> [INSTRUCTIONS TO FOLLOW] Can the data below be set down again exactly, line for line?

> [INPUT DATA]
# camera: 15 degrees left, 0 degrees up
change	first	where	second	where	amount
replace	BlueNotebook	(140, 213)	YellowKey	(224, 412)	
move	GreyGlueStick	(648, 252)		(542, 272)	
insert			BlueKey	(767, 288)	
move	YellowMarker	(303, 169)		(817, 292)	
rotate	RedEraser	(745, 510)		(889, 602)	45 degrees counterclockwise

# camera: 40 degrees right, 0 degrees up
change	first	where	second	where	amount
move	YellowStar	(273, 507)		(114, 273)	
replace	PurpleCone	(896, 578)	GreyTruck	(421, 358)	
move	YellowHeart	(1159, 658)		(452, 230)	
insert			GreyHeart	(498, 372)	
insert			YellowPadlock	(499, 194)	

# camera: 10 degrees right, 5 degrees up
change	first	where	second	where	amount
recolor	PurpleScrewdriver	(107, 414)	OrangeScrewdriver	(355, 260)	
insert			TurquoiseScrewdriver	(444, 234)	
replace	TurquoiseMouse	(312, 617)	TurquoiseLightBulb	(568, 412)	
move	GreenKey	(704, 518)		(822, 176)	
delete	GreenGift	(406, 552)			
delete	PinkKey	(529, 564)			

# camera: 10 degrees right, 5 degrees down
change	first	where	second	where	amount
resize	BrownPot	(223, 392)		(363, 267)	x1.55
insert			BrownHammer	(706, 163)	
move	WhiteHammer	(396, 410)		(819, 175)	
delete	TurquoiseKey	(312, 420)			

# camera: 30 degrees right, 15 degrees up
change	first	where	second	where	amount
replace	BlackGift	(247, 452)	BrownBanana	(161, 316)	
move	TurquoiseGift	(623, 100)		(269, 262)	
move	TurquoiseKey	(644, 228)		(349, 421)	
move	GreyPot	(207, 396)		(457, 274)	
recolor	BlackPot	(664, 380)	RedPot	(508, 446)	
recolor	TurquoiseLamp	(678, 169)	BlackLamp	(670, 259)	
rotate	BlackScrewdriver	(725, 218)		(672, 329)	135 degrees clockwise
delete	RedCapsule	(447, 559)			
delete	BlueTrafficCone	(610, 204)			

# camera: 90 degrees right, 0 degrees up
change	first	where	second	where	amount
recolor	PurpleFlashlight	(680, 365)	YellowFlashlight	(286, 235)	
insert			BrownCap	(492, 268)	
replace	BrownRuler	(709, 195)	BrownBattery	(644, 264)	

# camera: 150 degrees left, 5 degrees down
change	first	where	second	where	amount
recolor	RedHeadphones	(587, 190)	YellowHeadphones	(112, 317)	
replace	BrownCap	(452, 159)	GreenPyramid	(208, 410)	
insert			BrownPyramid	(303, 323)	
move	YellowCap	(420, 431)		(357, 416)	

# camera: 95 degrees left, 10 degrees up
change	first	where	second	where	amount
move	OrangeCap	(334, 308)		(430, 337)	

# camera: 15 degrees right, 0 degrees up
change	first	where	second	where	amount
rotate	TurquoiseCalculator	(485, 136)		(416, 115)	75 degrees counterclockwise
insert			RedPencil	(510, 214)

> [TASK RESULT]
# camera: 15 degrees left, 0 degrees up
change	first	where	second	where	amount
replace	BlueNotebook	(140, 213)	YellowKey	(224, 412)	
move	GreyGlueStick	(648, 252)		(542, 272)	
insert			BlueKey	(767, 288)	
move	YellowMarker	(303, 169)		(817, 292)	
rotate	RedEraser	(745, 510)		(889, 602)	45 degrees counterclockwise

# camera: 40 degrees right, 0 degrees up
change	first	where	second	where	amount
move	YellowStar	(273, 507)		(114, 273)	
replace	PurpleCone	(896, 578)	GreyTruck	(421, 358)	
move	YellowHeart	(1159, 658)		(452, 230)	
insert			GreyHeart	(498, 372)	
insert			YellowPadlock	(499, 194)	

# camera: 10 degrees right, 5 degrees up
change	first	where	second	where	amount
recolor	PurpleScrewdriver	(107, 414)	OrangeScrewdriver	(355, 260)	
insert			TurquoiseScrewdriver	(444, 234)	
replace	TurquoiseMouse	(312, 617)	TurquoiseLightBulb	(568, 412)	
move	GreenKey	(704, 518)		(822, 176)	
delete	GreenGift	(406, 552)			
delete	PinkKey	(529, 564)			

# camera: 10 degrees right, 5 degrees down
change	first	where	second	where	amount
resize	BrownPot	(223, 392)		(363, 267)	x1.55
insert			BrownHammer	(706, 163)	
move	WhiteHammer	(396, 410)		(819, 175)	
delete	TurquoiseKey	(312, 420)			

# camera: 30 degrees right, 15 degrees up
change	first	where	second	where	amount
replace	BlackGift	(247, 452)	BrownBanana	(161, 316)	
move	TurquoiseGift	(623, 100)		(269, 262)	
move	TurquoiseKey	(644, 228)		(349, 421)	
move	GreyPot	(207, 396)		(457, 274)	
recolor	BlackPot	(664, 380)	RedPot	(508, 446)	
recolor	TurquoiseLamp	(678, 169)	BlackLamp	(670, 259)	
rotate	BlackScrewdriver	(725, 218)		(672, 329)	135 degrees clockwise
delete	RedCapsule	(447, 559)			
delete	BlueTrafficCone	(610, 204)			

# camera: 90 degrees right, 0 degrees up
change	first	where	second	where	amount
recolor	PurpleFlashlight	(680, 365)	YellowFlashlight	(286, 235)	
insert			BrownCap	(492, 268)	
replace	BrownRuler	(709, 195)	BrownBattery	(644, 264)	

# camera: 150 degrees left, 5 degrees down
change	first	where	second	where	amount
recolor	RedHeadphones	(587, 190)	YellowHeadphones	(112, 317)	
replace	BrownCap	(452, 159)	GreenPyramid	(208, 410)	
insert			BrownPyramid	(303, 323)	
move	YellowCap	(420, 431)		(357, 416)	

# camera: 95 degrees left, 10 degrees up
change	first	where	second	where	amount
move	OrangeCap	(334, 308)		(430, 337)	

# camera: 15 degrees right, 0 degrees up
change	first	where	second	where	amount
rotate	TurquoiseCalculator	(485, 136)		(416, 115)	75 degrees counterclockwise
insert			RedPencil	(510, 214)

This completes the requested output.